→ Task description:
Whenever a line below holds the word "down", copy that line.
****************
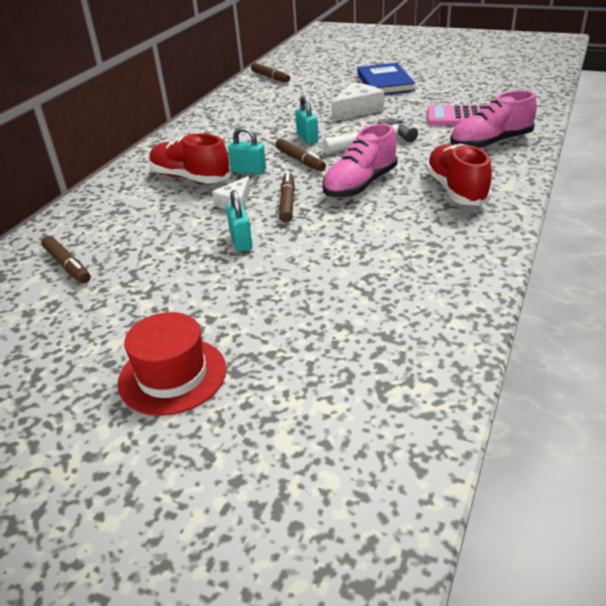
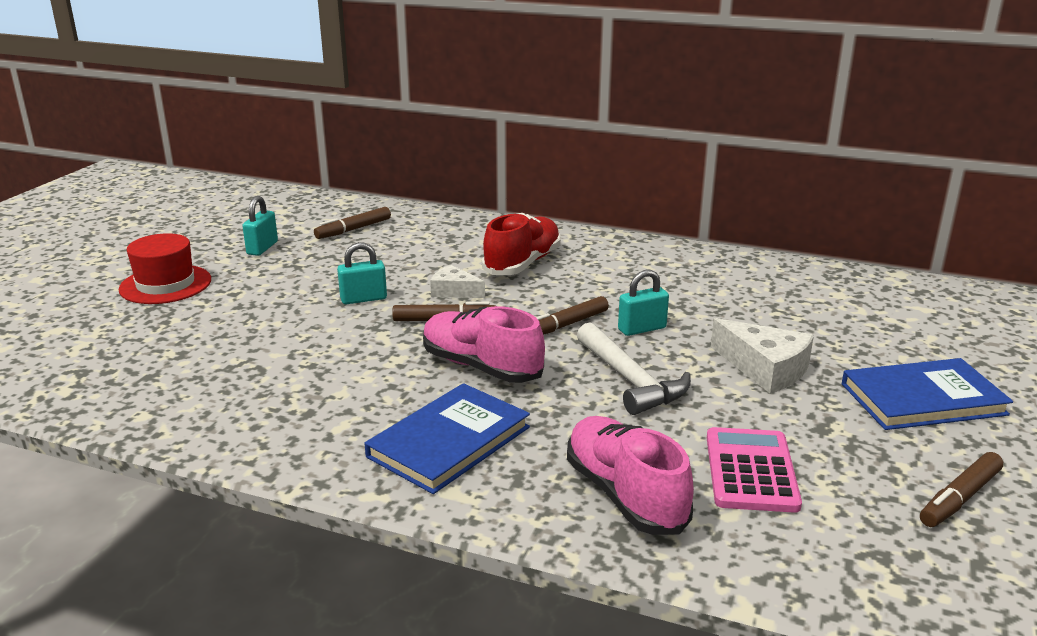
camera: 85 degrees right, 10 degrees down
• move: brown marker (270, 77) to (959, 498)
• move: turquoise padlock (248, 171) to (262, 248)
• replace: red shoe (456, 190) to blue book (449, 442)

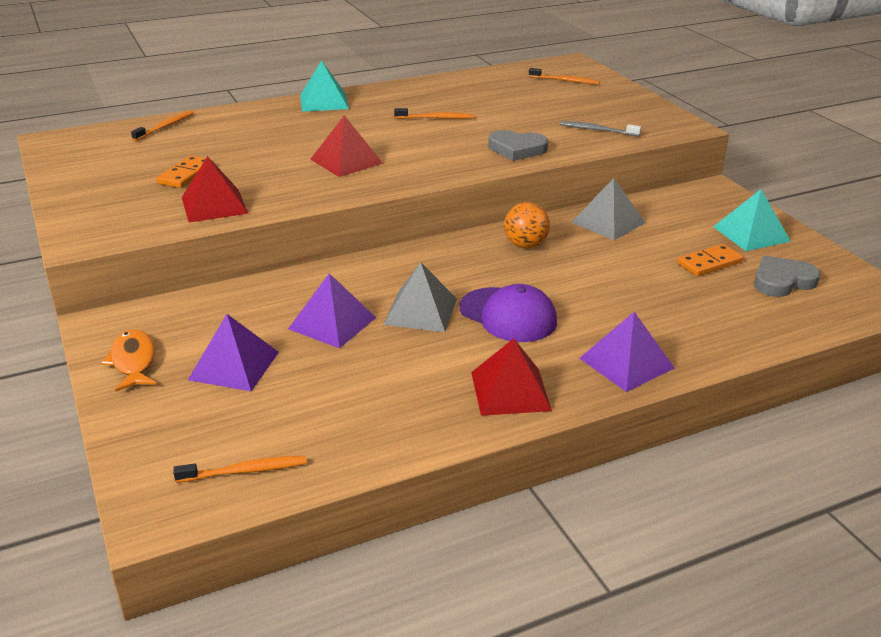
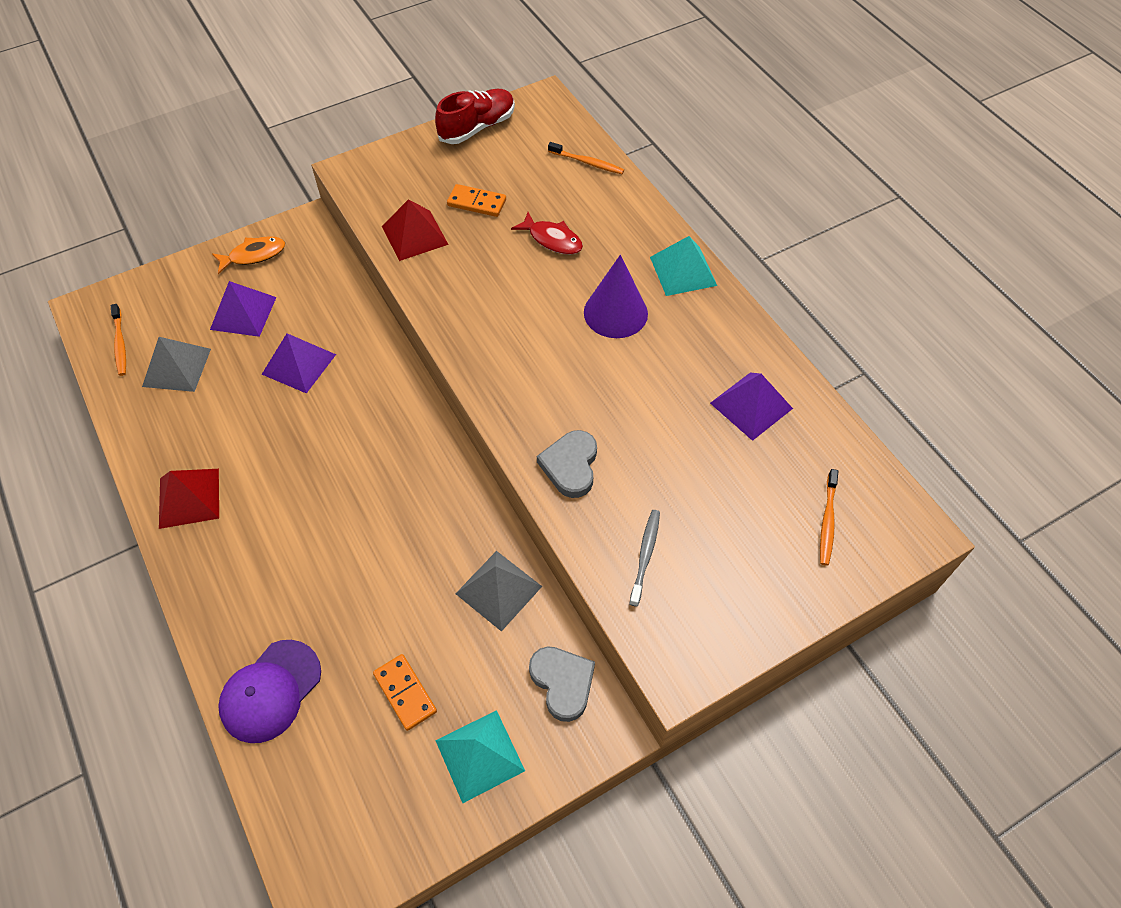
camera: 85 degrees right, 25 degrees up
• delete: orange toothbrush (435, 118)
• delete: red pyramid (346, 161)
• delete: orange ball (525, 245)
• move: grey heart (782, 281) to (562, 682)
• move: grey pyramid (421, 311) to (176, 367)
• move: purple cap (508, 315) to (270, 691)
• move: purple pyramid (626, 363) to (751, 405)
• insert: red shoe (477, 127)
• insert: red fish (552, 239)
• insert: purple cone (615, 313)

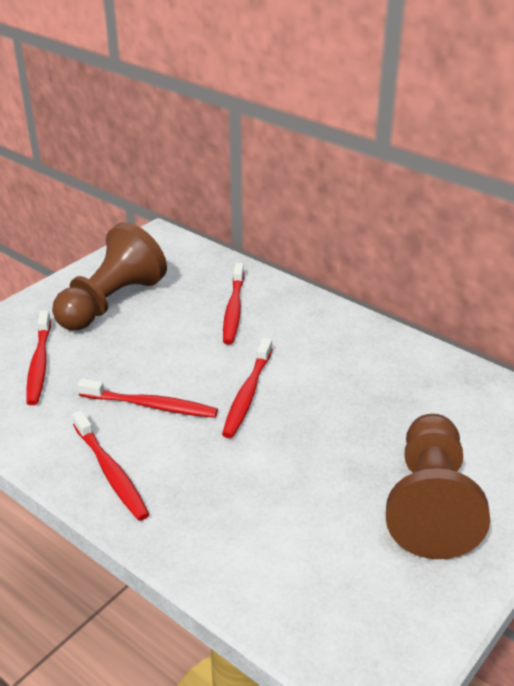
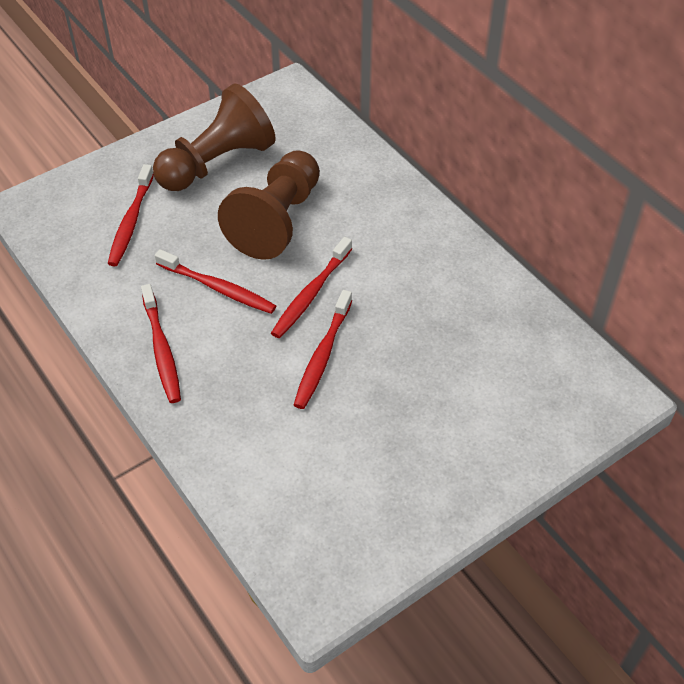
camera: 15 degrees right, 15 degrees up
• move: red toothbrush (233, 309) to (323, 355)
• move: brown pawn (430, 504) to (277, 220)

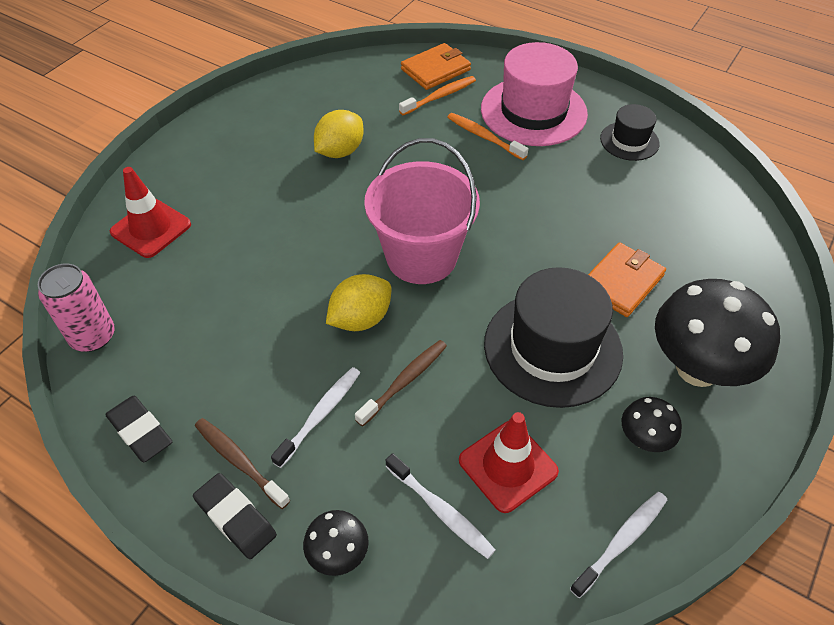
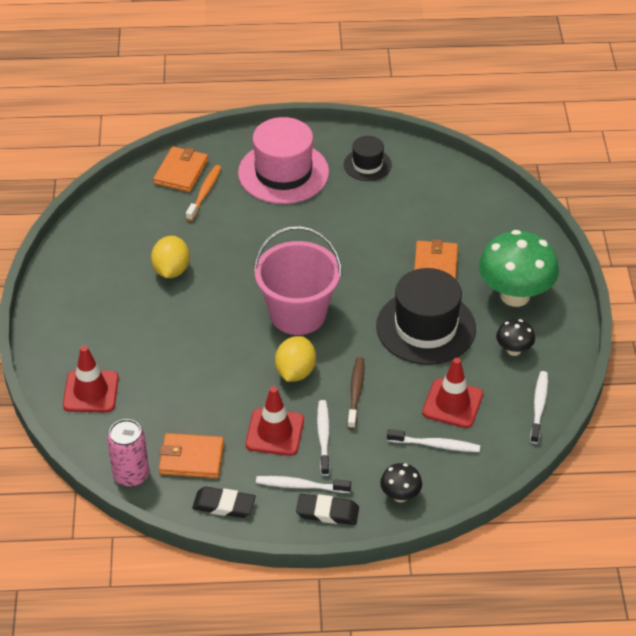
camera: 35 degrees left, 5 degrees down
• delete: orange toothbrush (484, 137)
• recolor: black mushroom (697, 368) to green mushroom (515, 295)
• recolor: brown toothbrush (239, 461) to white toothbrush (300, 486)
• insert: red traffic cone (275, 432)
• insert: orange wallet (191, 458)

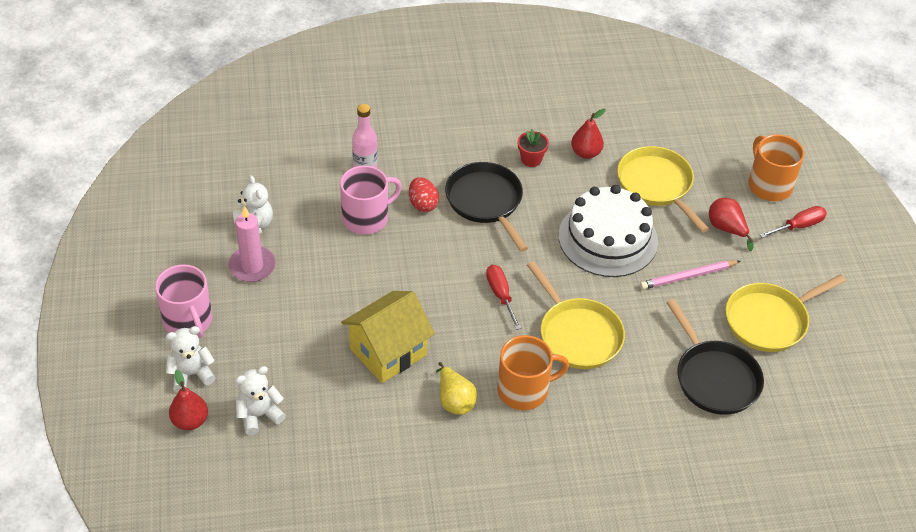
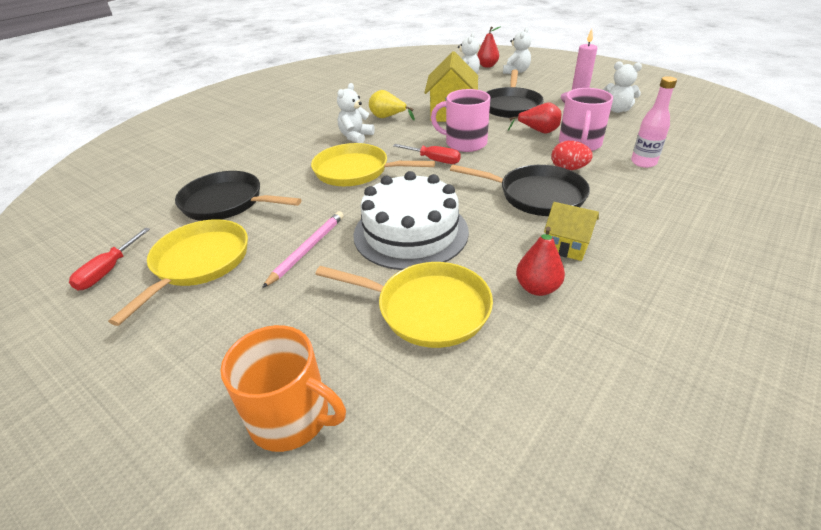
camera: 140 degrees right, 10 degrees down
• replace: red flower pot (531, 159) to yellow house (566, 246)
• move: red pear (726, 229) to (538, 131)
• move: red screwdriver (798, 226) to (109, 270)
• move: pink mug (188, 320) to (465, 143)
• replace: orange mug (524, 390) to white teddy bear (356, 137)
• insert: black pan (511, 106)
****************
→ Exercise output:
camera: 85 degrees right, 10 degrees down
camera: 35 degrees left, 5 degrees down
camera: 140 degrees right, 10 degrees down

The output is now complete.